Aim of the exercise | Please give the entries again in full and exactly, without any picture.
⟨
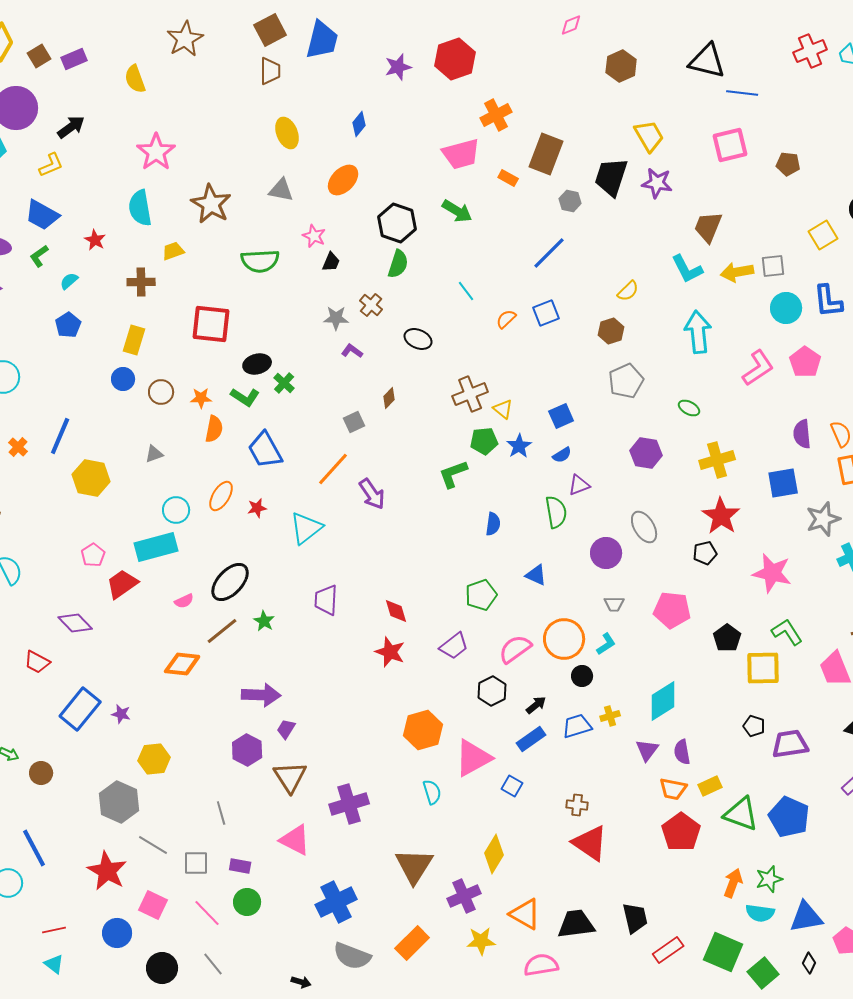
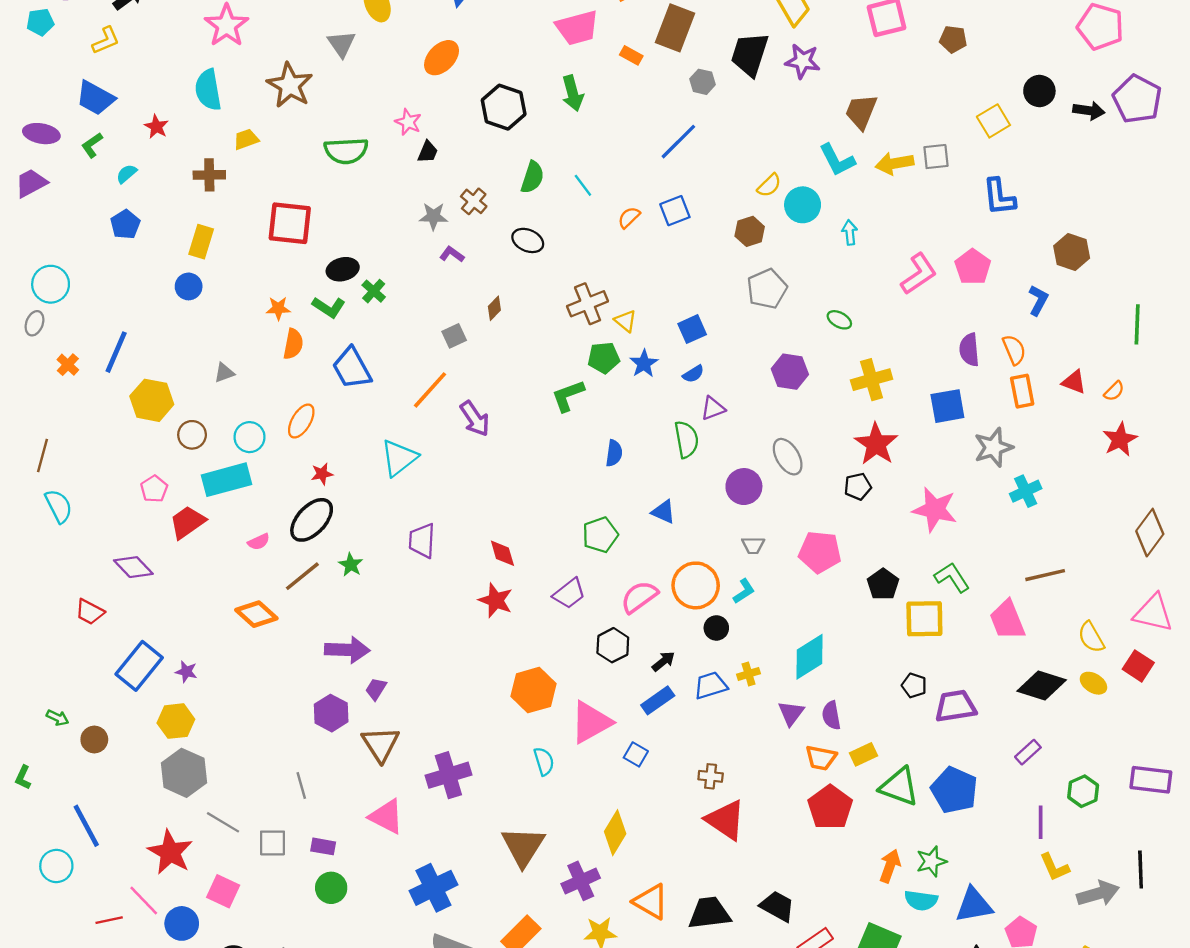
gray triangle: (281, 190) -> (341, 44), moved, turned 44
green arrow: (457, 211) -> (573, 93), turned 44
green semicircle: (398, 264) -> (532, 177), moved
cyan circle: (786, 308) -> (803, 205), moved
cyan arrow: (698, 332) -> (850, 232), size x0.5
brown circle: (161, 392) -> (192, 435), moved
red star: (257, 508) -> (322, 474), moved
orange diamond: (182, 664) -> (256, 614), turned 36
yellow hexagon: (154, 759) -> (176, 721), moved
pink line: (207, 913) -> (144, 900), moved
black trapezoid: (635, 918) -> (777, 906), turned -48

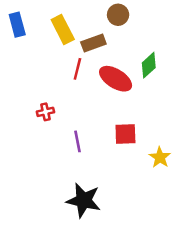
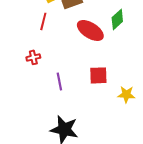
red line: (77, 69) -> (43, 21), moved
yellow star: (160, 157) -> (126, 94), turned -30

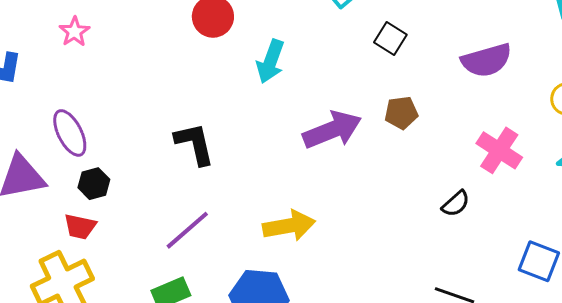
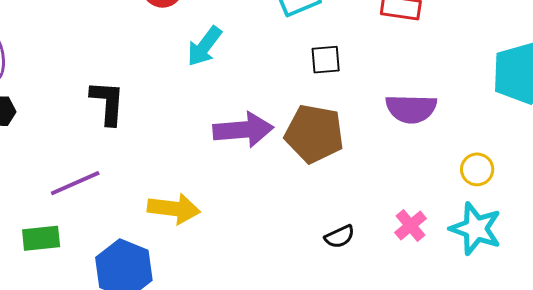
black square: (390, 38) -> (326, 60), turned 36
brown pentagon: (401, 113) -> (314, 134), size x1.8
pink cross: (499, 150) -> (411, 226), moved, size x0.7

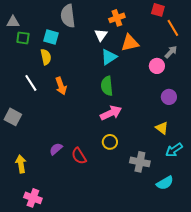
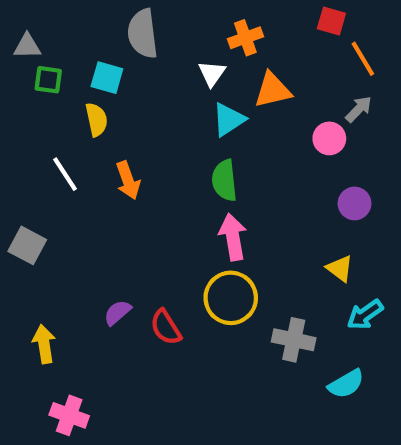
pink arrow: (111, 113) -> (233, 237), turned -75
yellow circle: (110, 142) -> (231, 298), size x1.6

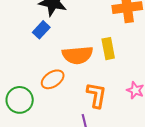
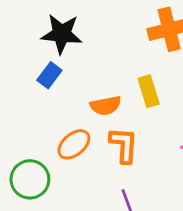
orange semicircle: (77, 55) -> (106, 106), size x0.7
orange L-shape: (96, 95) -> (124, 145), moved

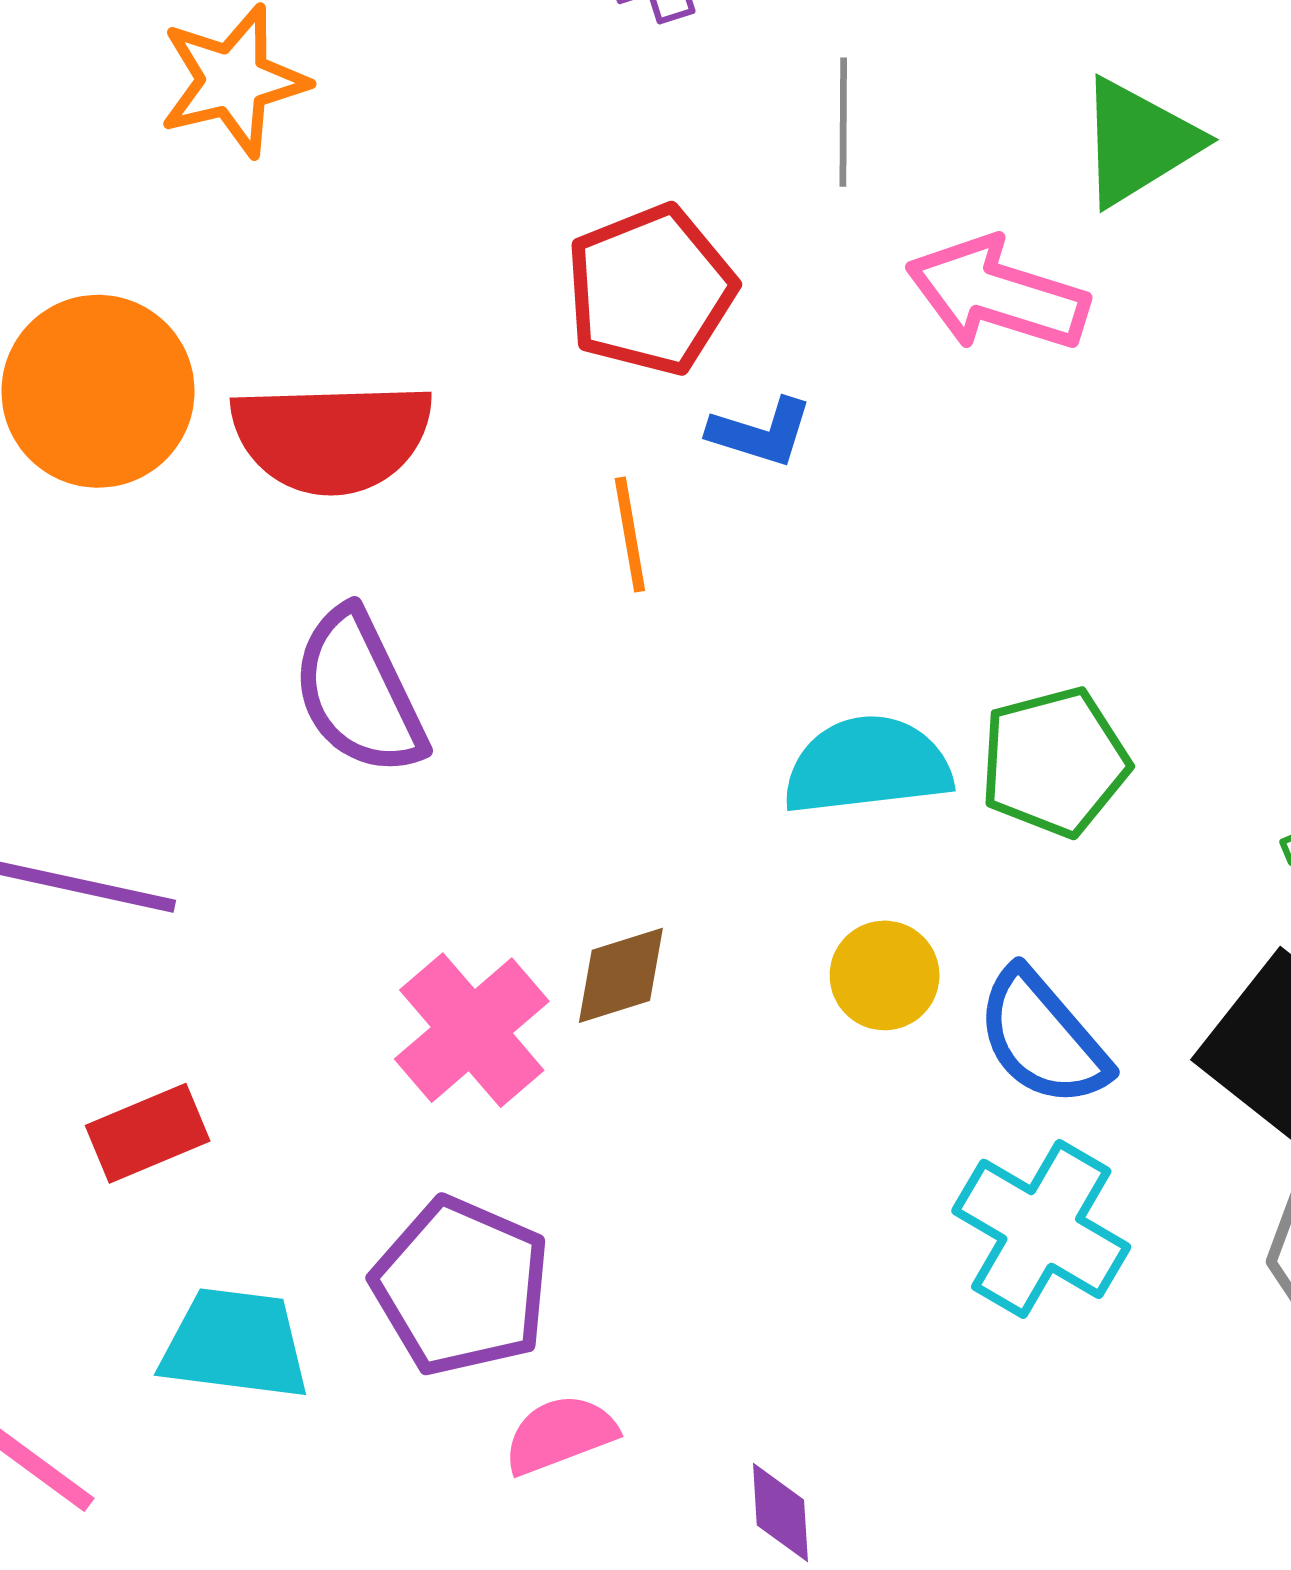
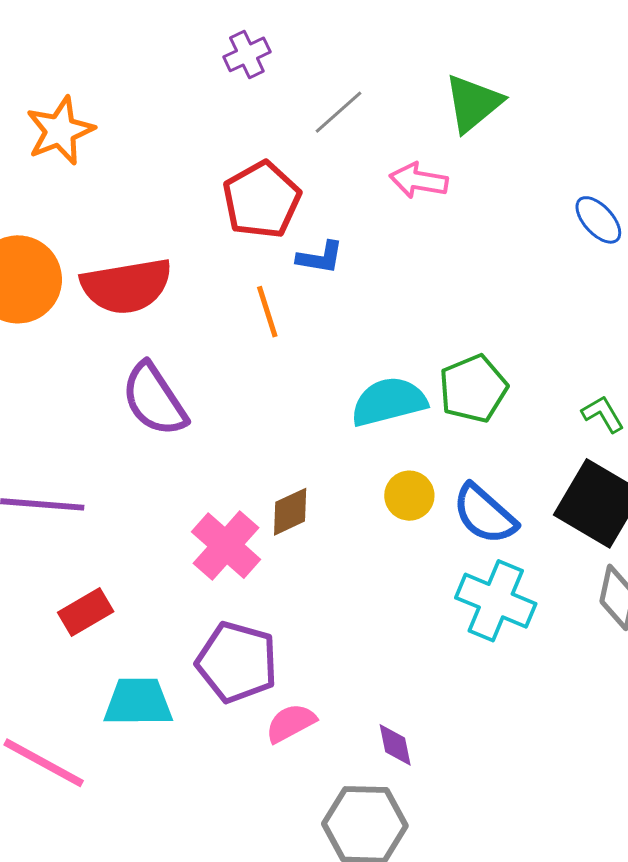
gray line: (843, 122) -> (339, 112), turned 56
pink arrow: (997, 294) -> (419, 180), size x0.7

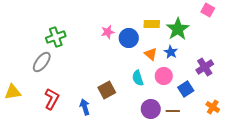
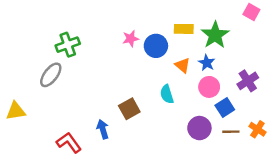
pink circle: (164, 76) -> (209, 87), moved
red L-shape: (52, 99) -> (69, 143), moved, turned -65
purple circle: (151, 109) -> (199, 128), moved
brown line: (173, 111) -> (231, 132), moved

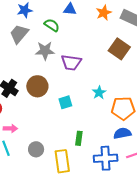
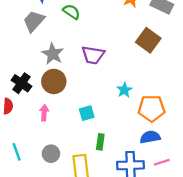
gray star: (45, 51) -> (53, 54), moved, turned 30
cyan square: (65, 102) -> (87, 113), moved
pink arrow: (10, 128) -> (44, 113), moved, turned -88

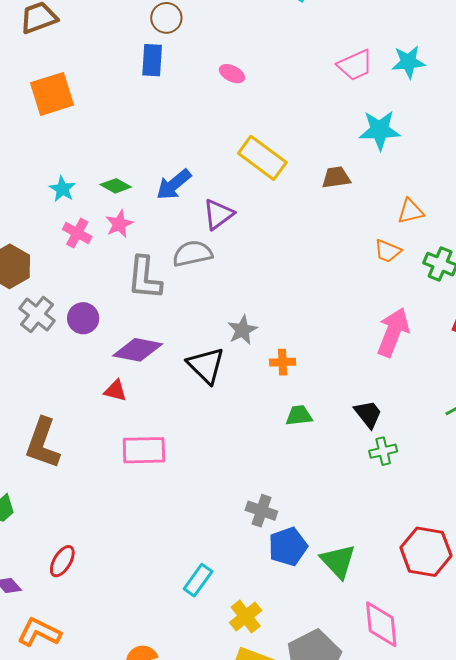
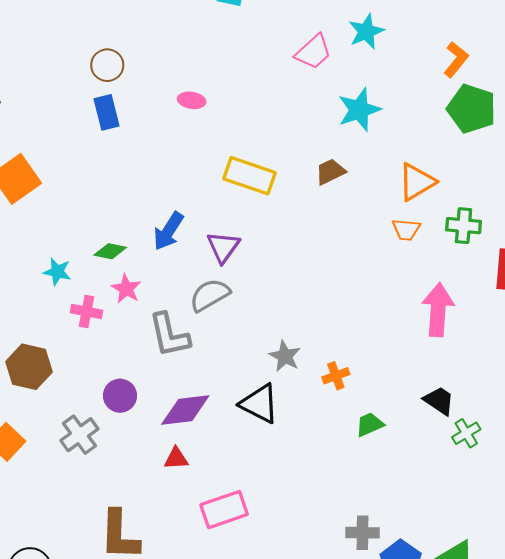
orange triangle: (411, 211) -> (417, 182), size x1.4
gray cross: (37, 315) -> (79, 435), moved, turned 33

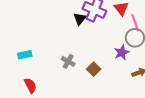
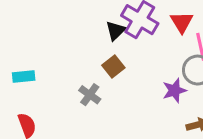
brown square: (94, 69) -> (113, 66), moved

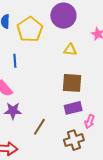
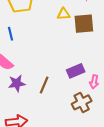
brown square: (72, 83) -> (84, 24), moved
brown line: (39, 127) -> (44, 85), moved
⟩
Task result |
gray triangle: (281, 190) -> (341, 44), moved, turned 44
green arrow: (457, 211) -> (573, 93), turned 44
green semicircle: (398, 264) -> (532, 177), moved
cyan circle: (786, 308) -> (803, 205), moved
cyan arrow: (698, 332) -> (850, 232), size x0.5
brown circle: (161, 392) -> (192, 435), moved
red star: (257, 508) -> (322, 474), moved
orange diamond: (182, 664) -> (256, 614), turned 36
yellow hexagon: (154, 759) -> (176, 721), moved
pink line: (207, 913) -> (144, 900), moved
black trapezoid: (635, 918) -> (777, 906), turned -48

red line: (77, 69) -> (43, 21), moved
yellow star: (160, 157) -> (126, 94), turned -30

black square: (390, 38) -> (326, 60), turned 36
brown pentagon: (401, 113) -> (314, 134), size x1.8
pink cross: (499, 150) -> (411, 226), moved, size x0.7

pink arrow: (111, 113) -> (233, 237), turned -75
yellow circle: (110, 142) -> (231, 298), size x1.6

orange semicircle: (77, 55) -> (106, 106), size x0.7
orange L-shape: (96, 95) -> (124, 145), moved

gray line: (843, 122) -> (339, 112), turned 56
pink arrow: (997, 294) -> (419, 180), size x0.7

pink circle: (164, 76) -> (209, 87), moved
red L-shape: (52, 99) -> (69, 143), moved, turned -65
purple circle: (151, 109) -> (199, 128), moved
brown line: (173, 111) -> (231, 132), moved

gray star: (45, 51) -> (53, 54), moved, turned 30
cyan square: (65, 102) -> (87, 113), moved
pink arrow: (10, 128) -> (44, 113), moved, turned -88

orange triangle: (411, 211) -> (417, 182), size x1.4
gray cross: (37, 315) -> (79, 435), moved, turned 33

brown square: (94, 69) -> (113, 66), moved

brown square: (72, 83) -> (84, 24), moved
brown line: (39, 127) -> (44, 85), moved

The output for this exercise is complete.